[Opening Task input section]
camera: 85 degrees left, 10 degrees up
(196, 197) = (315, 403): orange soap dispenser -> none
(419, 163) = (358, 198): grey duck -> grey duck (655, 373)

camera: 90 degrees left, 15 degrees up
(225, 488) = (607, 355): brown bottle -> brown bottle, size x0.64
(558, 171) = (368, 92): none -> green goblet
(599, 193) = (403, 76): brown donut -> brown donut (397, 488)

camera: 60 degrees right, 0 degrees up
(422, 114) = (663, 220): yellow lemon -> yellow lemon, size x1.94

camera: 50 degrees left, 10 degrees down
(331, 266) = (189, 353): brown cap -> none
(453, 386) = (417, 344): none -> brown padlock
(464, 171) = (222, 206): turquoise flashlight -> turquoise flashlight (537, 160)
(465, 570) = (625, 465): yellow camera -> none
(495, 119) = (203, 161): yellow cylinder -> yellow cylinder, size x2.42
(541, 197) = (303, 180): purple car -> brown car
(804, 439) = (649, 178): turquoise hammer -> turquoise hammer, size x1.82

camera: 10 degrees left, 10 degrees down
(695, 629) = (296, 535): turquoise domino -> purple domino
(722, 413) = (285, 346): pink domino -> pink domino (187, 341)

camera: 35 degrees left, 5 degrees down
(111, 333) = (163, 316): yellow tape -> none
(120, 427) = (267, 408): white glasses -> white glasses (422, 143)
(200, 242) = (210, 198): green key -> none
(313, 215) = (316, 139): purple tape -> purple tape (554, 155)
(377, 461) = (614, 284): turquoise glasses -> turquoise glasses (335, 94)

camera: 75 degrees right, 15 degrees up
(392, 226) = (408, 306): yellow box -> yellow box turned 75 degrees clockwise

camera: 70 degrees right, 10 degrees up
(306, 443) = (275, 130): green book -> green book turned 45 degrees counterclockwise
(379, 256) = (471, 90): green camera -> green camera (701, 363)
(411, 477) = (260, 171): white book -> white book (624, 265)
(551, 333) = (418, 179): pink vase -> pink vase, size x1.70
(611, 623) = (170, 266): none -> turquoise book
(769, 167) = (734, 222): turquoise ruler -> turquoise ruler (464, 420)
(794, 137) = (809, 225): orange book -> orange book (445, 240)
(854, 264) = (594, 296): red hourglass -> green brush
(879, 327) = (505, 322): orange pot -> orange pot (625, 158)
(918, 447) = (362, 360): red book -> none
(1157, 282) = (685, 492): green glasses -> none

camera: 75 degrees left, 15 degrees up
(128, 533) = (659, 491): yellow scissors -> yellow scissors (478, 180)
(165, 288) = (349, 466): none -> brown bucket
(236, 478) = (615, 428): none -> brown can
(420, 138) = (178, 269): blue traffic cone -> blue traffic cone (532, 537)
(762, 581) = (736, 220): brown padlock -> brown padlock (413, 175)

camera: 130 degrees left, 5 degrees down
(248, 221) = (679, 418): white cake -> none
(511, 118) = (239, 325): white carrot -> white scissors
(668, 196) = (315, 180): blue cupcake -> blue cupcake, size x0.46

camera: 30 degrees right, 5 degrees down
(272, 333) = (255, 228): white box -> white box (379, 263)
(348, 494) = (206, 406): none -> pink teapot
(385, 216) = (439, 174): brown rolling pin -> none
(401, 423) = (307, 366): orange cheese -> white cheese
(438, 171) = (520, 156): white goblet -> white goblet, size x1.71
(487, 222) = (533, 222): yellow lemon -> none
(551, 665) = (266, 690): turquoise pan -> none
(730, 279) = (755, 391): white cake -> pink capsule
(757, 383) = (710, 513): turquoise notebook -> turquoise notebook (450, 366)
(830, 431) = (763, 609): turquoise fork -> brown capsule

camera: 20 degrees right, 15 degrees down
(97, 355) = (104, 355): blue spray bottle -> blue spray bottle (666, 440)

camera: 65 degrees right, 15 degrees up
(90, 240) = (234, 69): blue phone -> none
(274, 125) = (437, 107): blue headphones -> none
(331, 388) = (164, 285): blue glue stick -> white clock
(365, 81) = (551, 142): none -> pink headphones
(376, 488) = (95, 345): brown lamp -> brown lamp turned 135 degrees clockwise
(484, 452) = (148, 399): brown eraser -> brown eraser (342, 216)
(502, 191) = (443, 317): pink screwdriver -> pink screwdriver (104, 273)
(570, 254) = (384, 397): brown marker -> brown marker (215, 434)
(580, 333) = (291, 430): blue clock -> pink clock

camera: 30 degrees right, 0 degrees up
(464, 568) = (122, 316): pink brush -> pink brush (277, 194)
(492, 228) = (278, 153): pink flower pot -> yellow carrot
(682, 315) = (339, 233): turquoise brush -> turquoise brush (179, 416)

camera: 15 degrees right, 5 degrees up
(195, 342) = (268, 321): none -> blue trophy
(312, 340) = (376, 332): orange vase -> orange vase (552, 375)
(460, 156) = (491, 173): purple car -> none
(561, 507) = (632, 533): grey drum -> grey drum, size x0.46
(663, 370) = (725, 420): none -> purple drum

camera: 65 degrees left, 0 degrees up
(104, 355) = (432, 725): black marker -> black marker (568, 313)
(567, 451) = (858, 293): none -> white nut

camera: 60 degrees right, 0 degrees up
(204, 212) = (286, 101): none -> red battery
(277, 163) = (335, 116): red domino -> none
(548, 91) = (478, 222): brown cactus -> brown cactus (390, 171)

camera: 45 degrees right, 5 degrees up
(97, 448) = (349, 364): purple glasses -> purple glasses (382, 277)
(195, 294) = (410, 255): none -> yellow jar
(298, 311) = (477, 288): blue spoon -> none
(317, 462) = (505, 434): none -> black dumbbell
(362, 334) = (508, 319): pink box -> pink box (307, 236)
[Closing Task input section]
• **Requirement**
Work out how many lines of the records contain the word "bottle", and give only that number.

• **Result of this task**
2